● What you should do: Print the lines below word for word, beginning with the first and ending with the line that holds "gone: PureWhitePencil <428,477,502,552>", and skip every picture.

● Dataset:

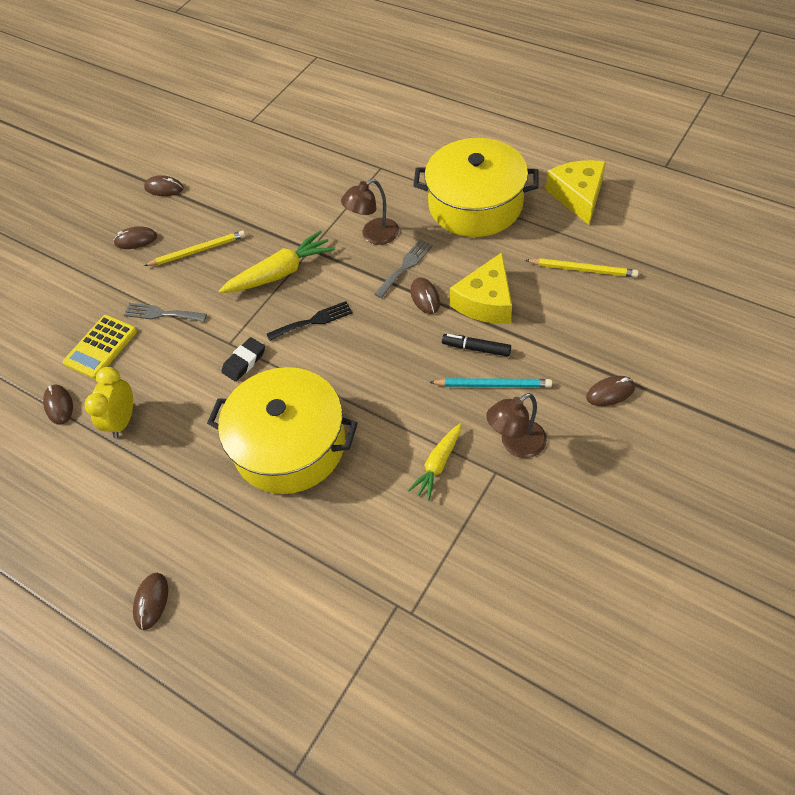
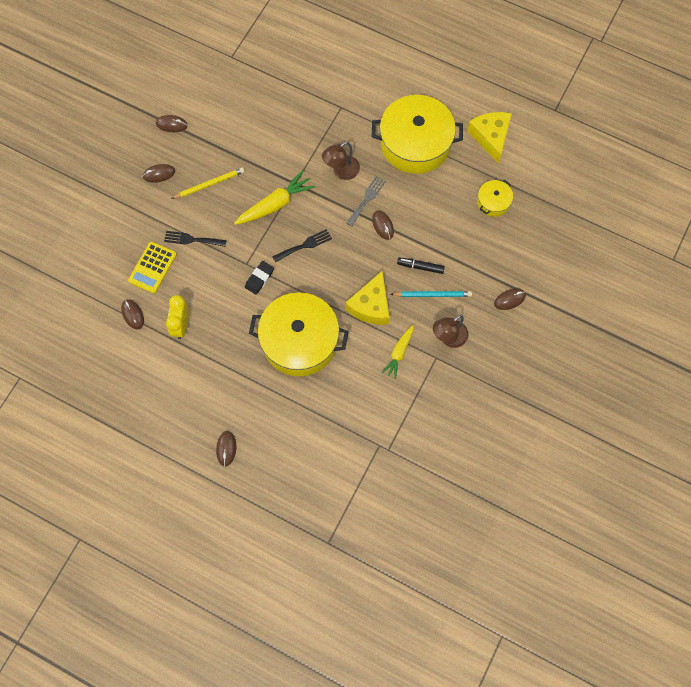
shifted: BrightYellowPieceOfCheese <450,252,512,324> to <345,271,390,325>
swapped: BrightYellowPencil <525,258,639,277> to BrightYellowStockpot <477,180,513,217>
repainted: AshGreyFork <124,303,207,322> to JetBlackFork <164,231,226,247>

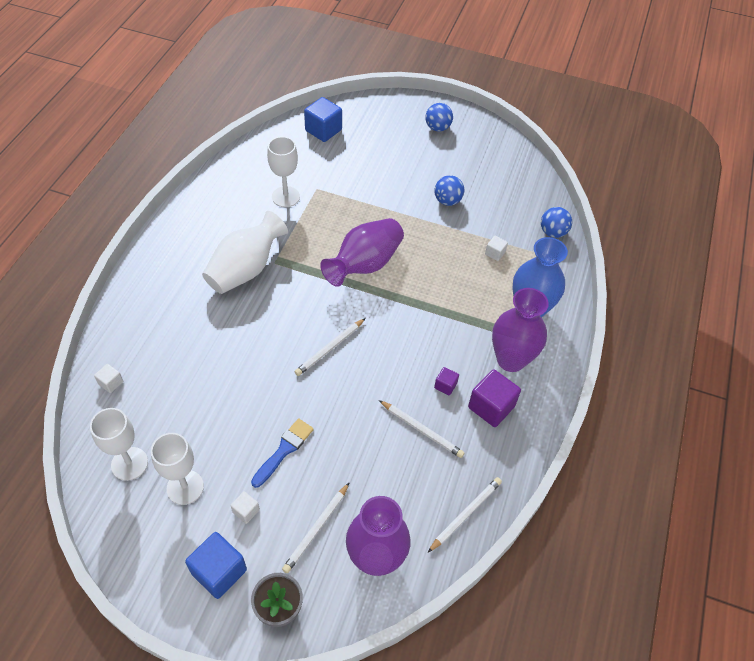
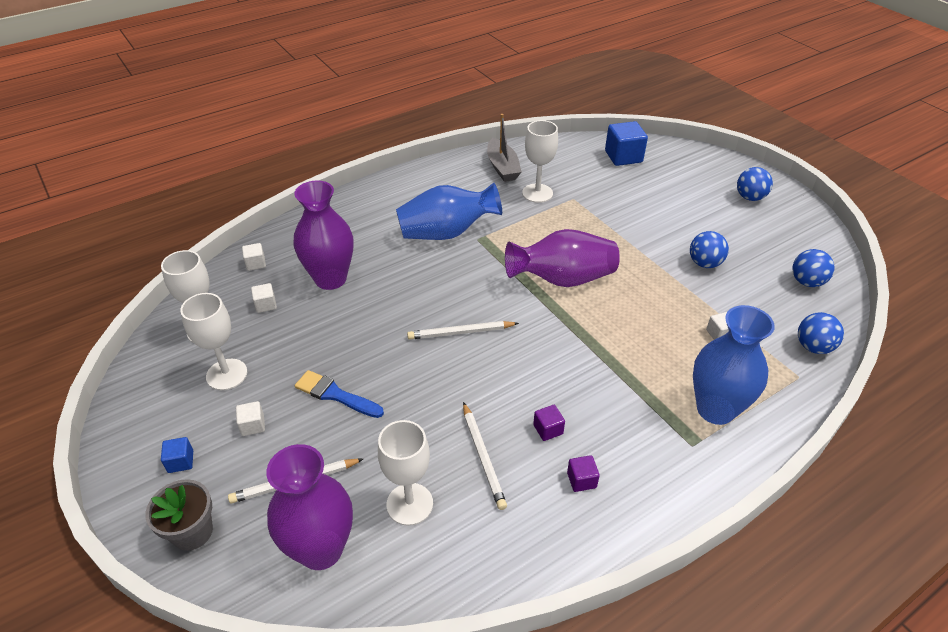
gone: PureWhitePencil <428,477,502,552>
new: PureWhiteCube <251,283,277,313>; PureWhiteGoblet <378,420,433,526>; AshGreyBoat <487,114,522,182>; CobaltBall <792,249,835,287>
shifted: RoyalPurpleVase <492,288,549,372> to <294,181,353,290>
repainted: PureWhiteVase <202,211,288,294> to CobaltVase <396,183,502,240>
rotated: CobaltBrush <251,418,314,488> = <295,370,384,418> 135 degrees counterclockwise
scaled: CobaltCube <185,532,247,599> = <161,437,193,473> x0.51; RoyalPurpleCube <468,369,521,427> = <567,455,600,492> x0.51

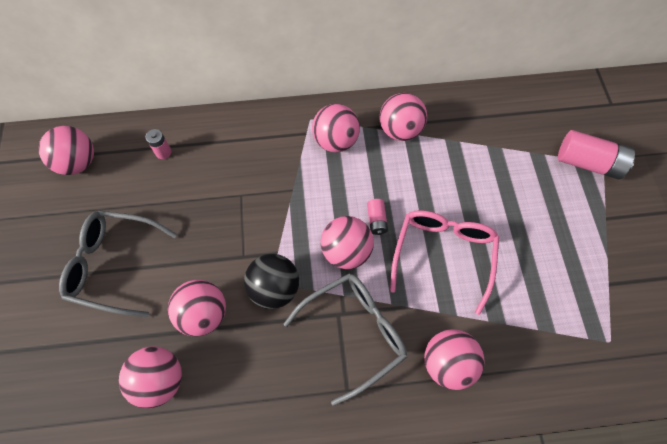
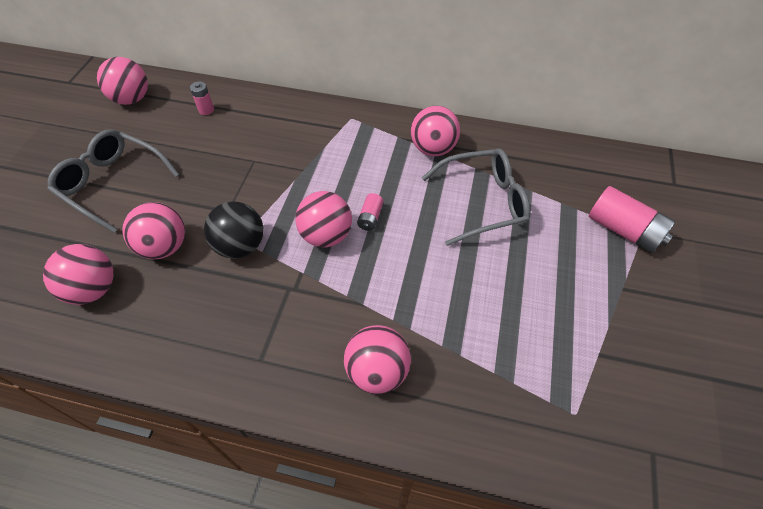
gone: RosyBall <312,104,360,153>; RosyGlasses <390,210,499,315>
shifted: AshGreyGlasses <283,273,407,406> to <422,148,530,246>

● Result:
shifted: BrightYellowPieceOfCheese <450,252,512,324> to <345,271,390,325>
swapped: BrightYellowPencil <525,258,639,277> to BrightYellowStockpot <477,180,513,217>
repainted: AshGreyFork <124,303,207,322> to JetBlackFork <164,231,226,247>

gone: PureWhitePencil <428,477,502,552>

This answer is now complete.